◆ What is expected: In the material below, find every line containing "cactus" and copy that line.

◆ The data:

((

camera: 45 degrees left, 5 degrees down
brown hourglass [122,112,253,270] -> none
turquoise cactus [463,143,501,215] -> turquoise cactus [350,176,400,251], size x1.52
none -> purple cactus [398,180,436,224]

))

◆ Response below:
turquoise cactus [463,143,501,215] -> turquoise cactus [350,176,400,251], size x1.52
none -> purple cactus [398,180,436,224]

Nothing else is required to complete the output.